▶

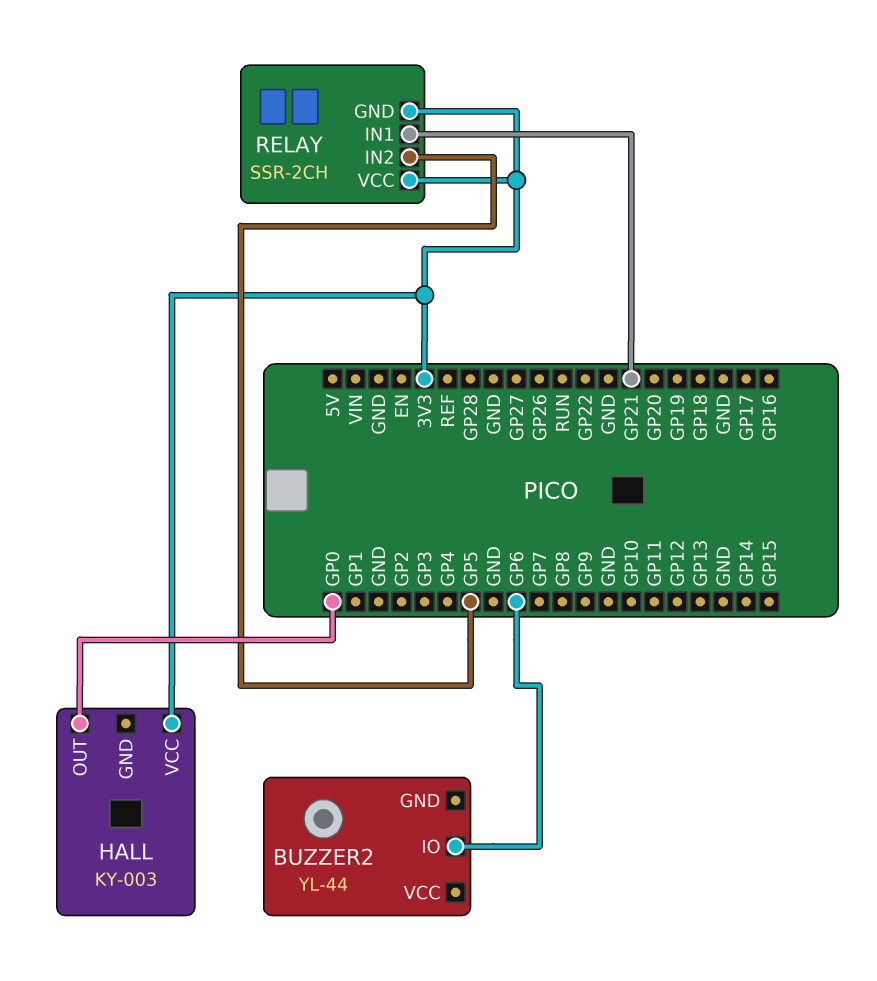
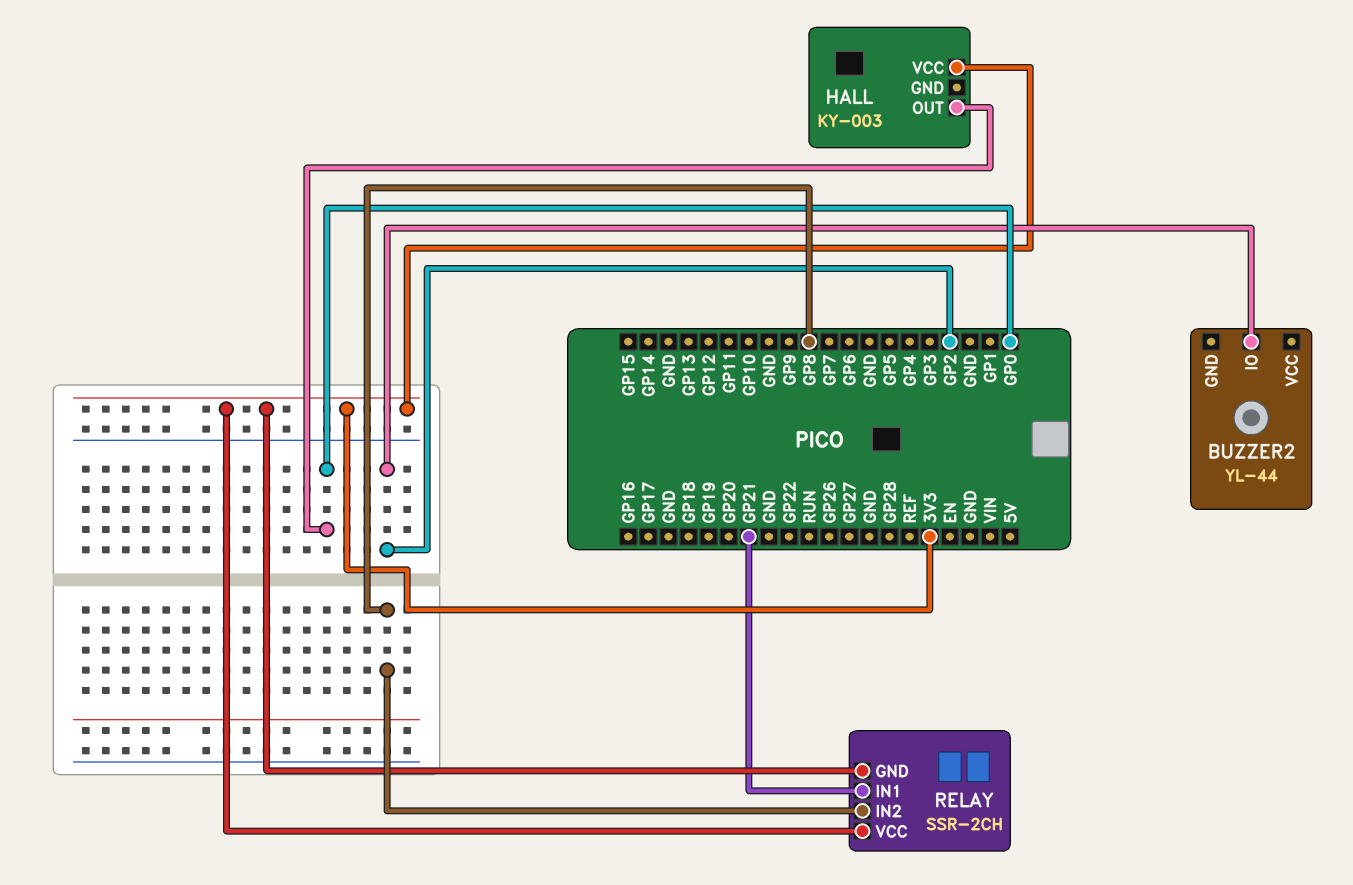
BUZZER2 pin IO: GP6 -> GP2
RELAY pin IN2: GP5 -> GP8

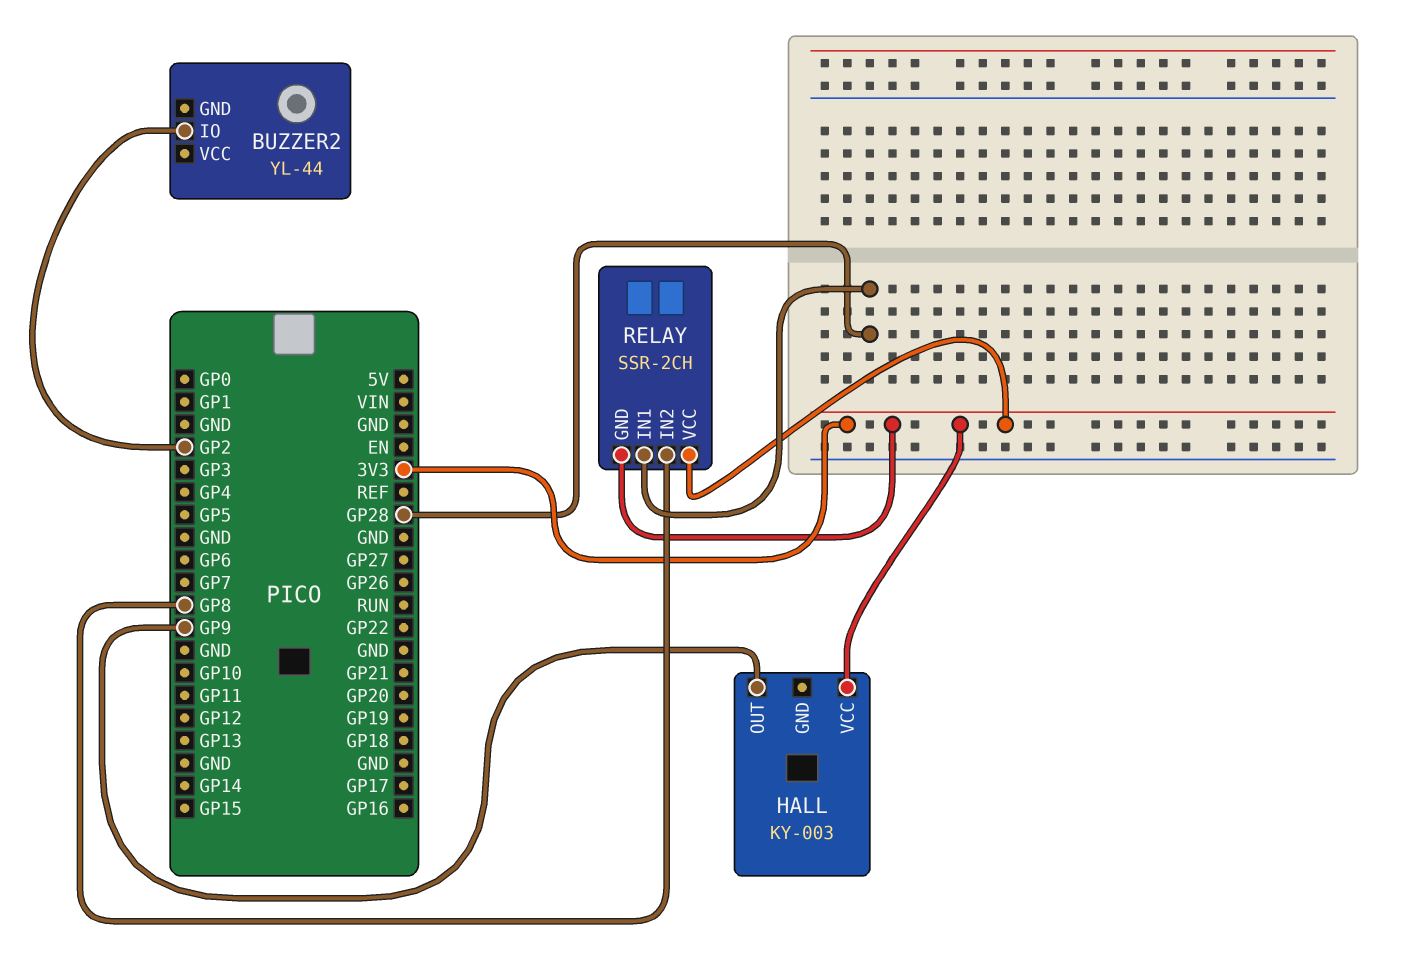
HALL pin OUT: GP0 -> GP9
RELAY pin IN1: GP21 -> GP28

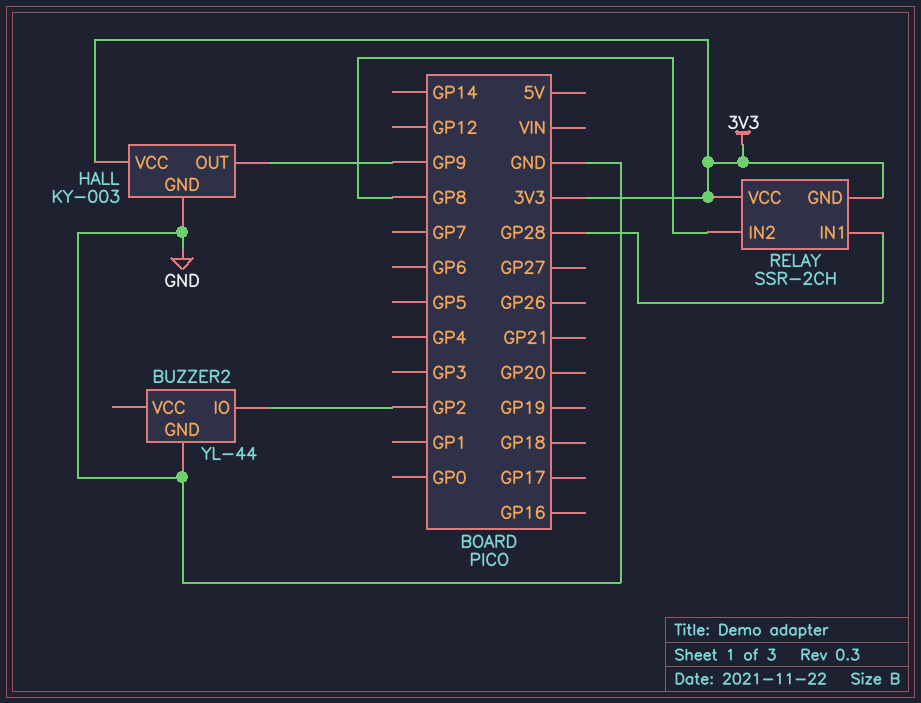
BUZZER2 pin GND: none -> GND
HALL pin GND: none -> GND

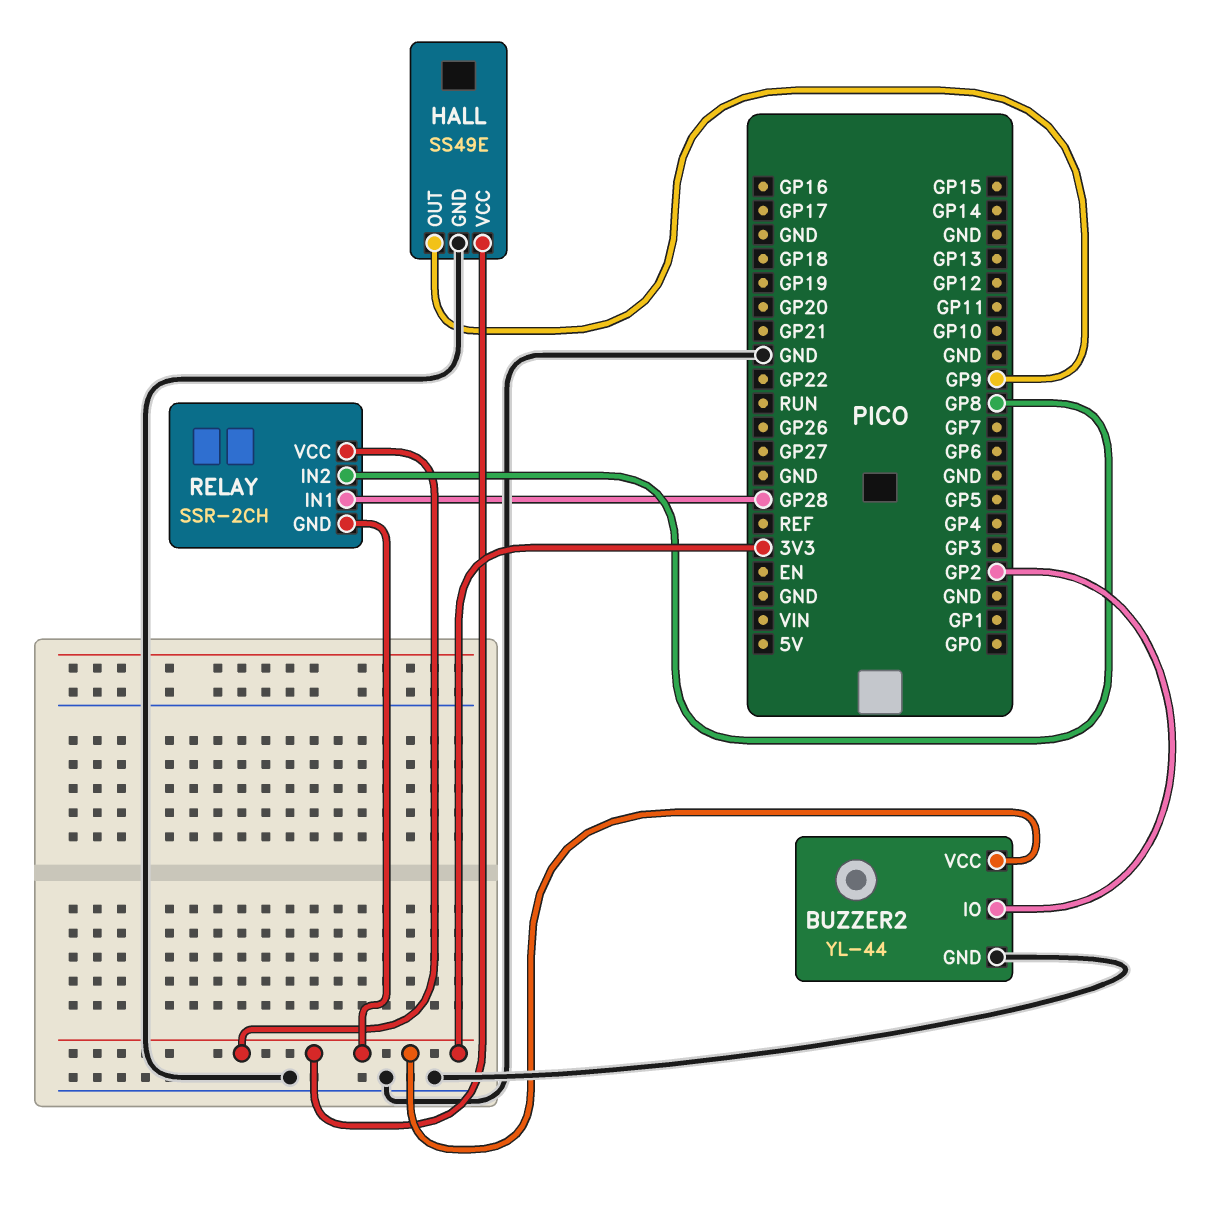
BUZZER2 pin VCC: none -> 3V3
HALL: KY-003 -> SS49E

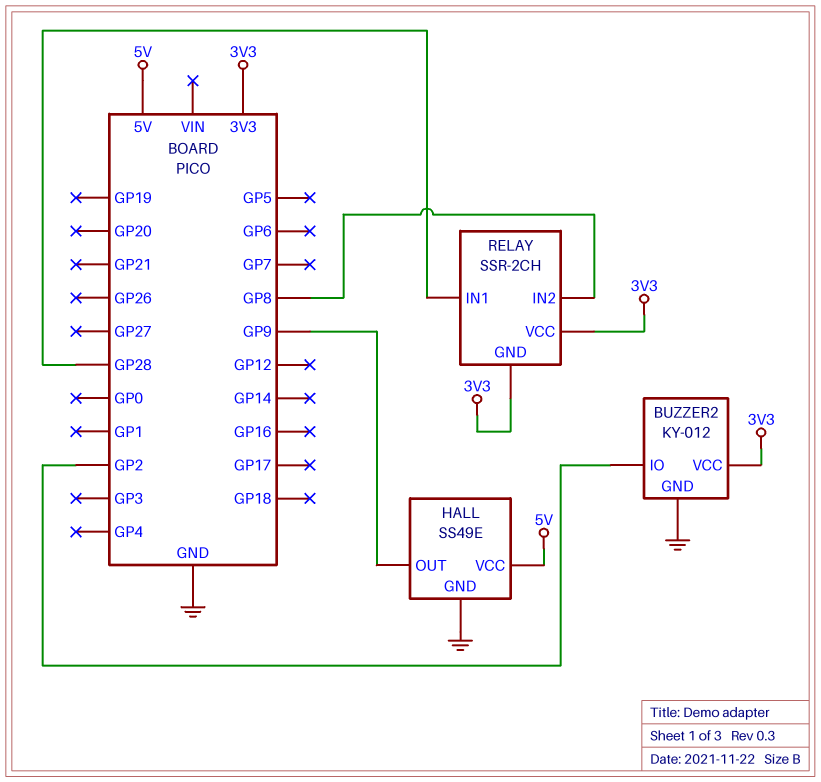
BUZZER2: YL-44 -> KY-012
HALL pin VCC: 3V3 -> 5V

◀

> _EXERCISE REQUIREMENTS_: After locating the line that holds "HALL: KY-003 -> SS49E", output exactly the lines from it through the last line of the material above, inclusive, without pictures.

> _RESULT_:
HALL: KY-003 -> SS49E

BUZZER2: YL-44 -> KY-012
HALL pin VCC: 3V3 -> 5V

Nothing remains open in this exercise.